::: TASK INPUTS

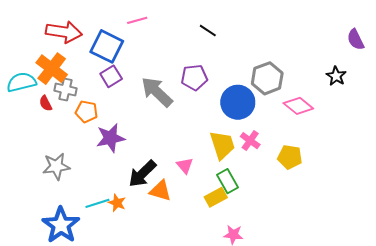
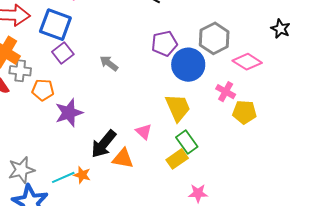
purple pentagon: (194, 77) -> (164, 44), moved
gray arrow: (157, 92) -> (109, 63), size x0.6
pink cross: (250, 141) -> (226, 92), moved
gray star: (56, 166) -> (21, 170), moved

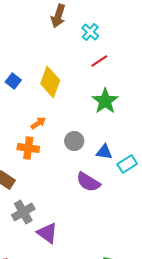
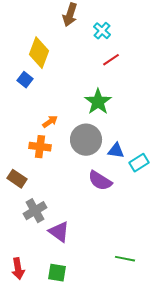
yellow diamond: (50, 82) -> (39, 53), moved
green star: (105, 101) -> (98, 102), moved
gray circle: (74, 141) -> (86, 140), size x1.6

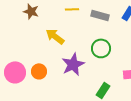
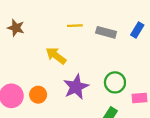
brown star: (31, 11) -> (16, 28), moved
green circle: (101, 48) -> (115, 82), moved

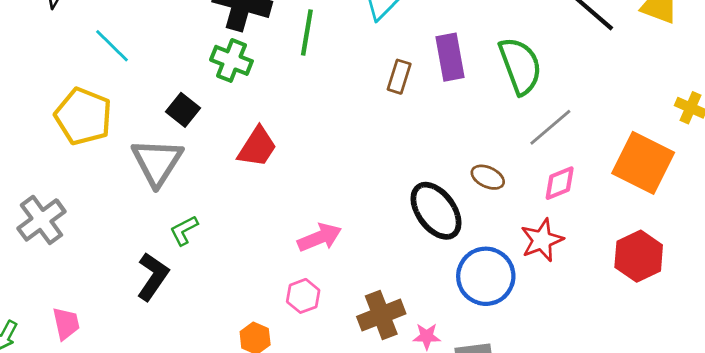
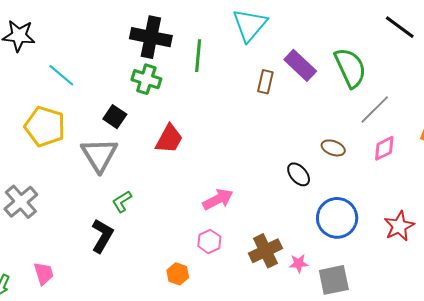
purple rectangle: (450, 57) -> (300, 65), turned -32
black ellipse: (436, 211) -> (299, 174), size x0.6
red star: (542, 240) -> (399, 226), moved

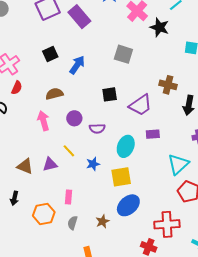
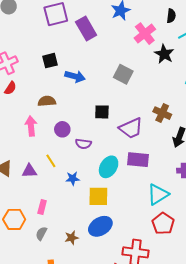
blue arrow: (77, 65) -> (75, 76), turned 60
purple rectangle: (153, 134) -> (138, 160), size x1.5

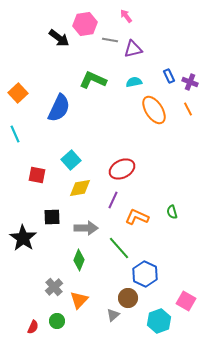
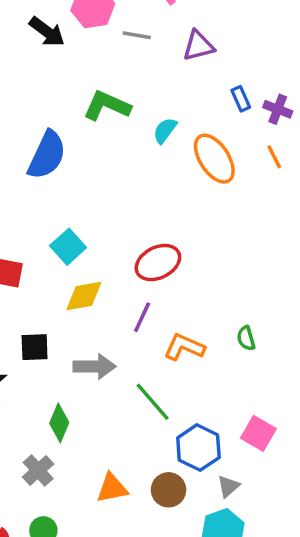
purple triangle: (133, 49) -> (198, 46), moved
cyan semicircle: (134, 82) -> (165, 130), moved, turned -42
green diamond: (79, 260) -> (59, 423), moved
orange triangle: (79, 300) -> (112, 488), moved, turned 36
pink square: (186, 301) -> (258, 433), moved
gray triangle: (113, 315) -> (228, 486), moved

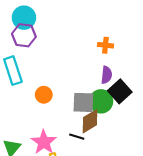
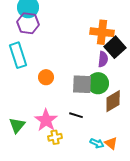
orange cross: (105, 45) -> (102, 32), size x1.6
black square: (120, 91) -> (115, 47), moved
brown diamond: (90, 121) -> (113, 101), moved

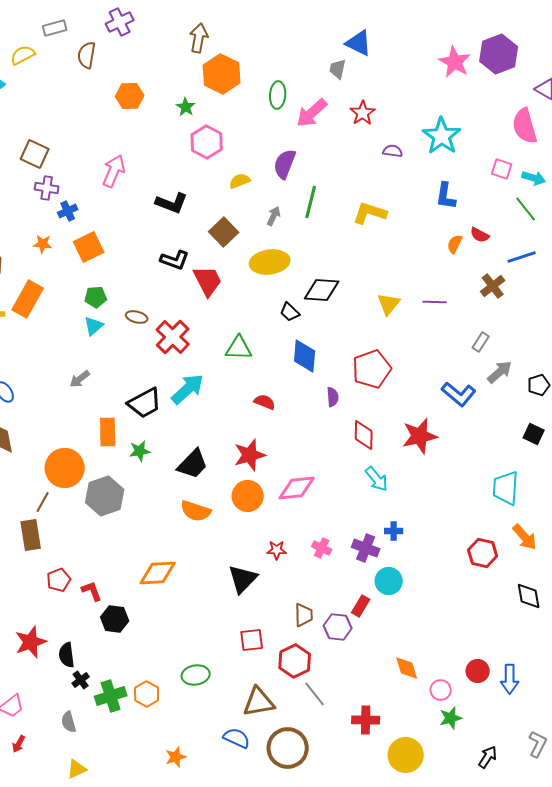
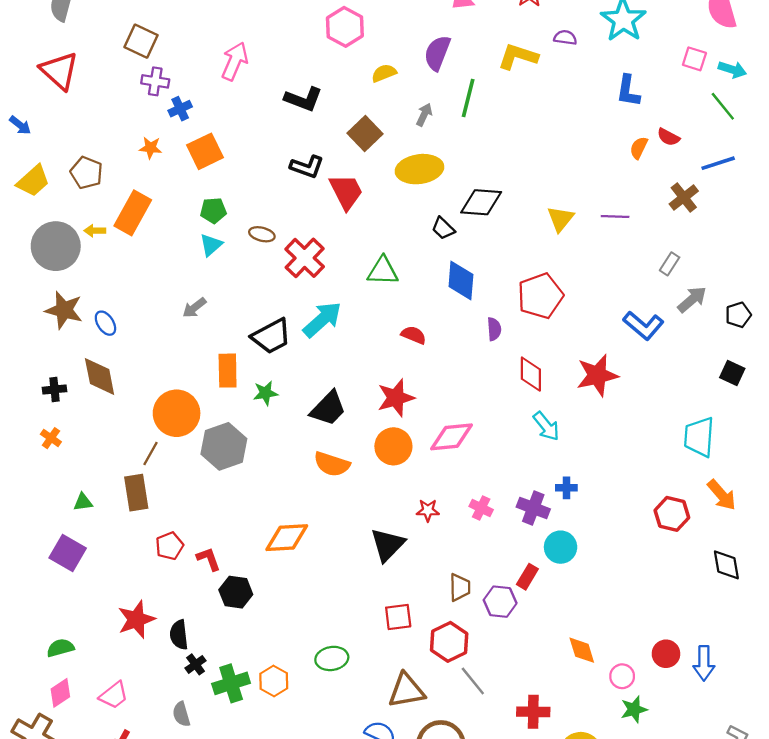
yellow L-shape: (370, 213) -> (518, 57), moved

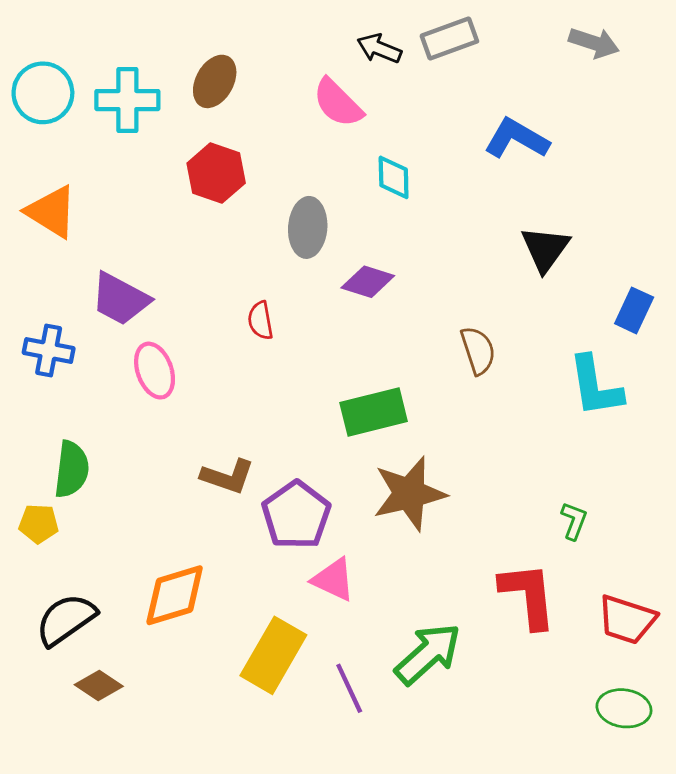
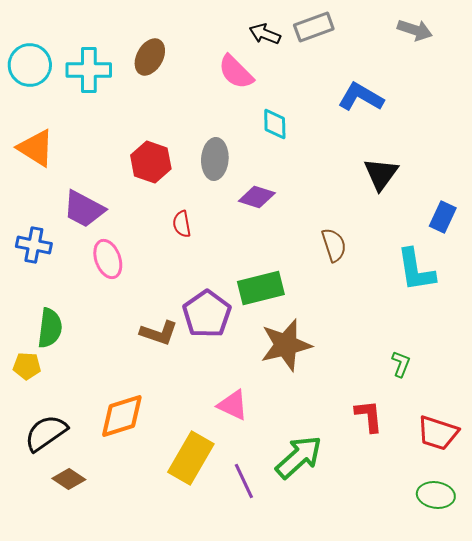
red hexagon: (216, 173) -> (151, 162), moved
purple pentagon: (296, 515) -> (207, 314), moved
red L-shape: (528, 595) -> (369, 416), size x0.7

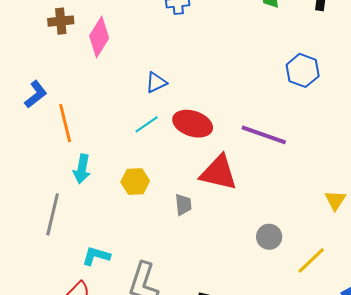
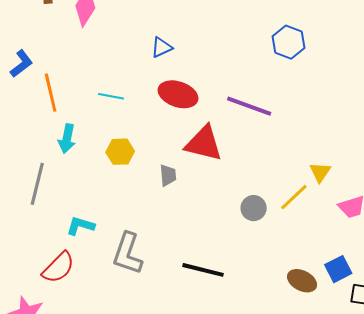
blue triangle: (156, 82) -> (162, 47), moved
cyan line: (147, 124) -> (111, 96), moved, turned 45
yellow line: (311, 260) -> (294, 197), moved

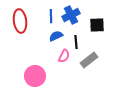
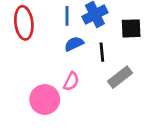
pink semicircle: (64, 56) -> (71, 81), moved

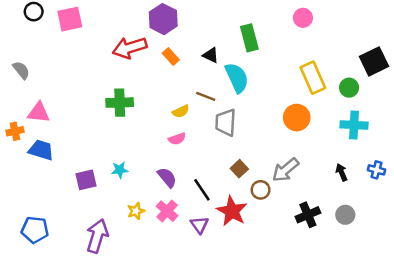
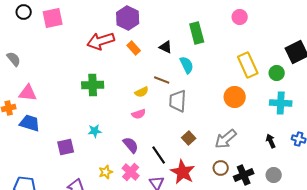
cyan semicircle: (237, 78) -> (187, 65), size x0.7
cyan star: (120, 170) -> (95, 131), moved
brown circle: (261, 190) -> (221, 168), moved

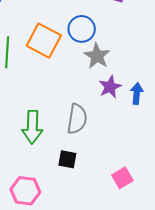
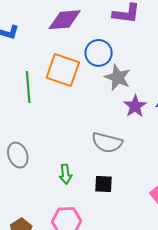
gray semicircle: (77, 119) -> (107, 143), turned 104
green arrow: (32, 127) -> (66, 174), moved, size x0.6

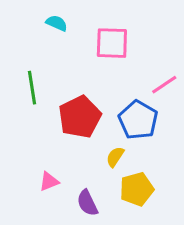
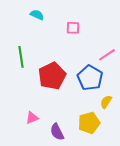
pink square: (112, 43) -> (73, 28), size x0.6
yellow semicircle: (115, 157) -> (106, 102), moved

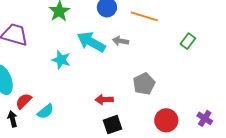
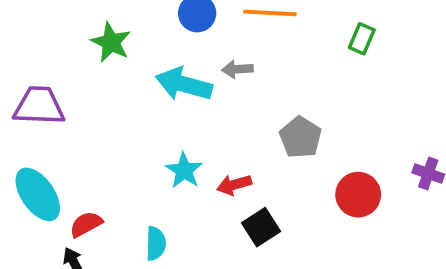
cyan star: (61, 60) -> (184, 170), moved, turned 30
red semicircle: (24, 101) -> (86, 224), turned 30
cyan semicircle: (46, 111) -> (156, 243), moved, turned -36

::::::

WHAT THE EXERCISE ASKS - If a line of the entries holds the word "green", copy it out.

ANSWER BELOW -
green star: (105, 101) -> (98, 102), moved
green circle: (101, 48) -> (115, 82), moved
green diamond: (79, 260) -> (59, 423), moved
green arrow: (32, 127) -> (66, 174), moved, size x0.6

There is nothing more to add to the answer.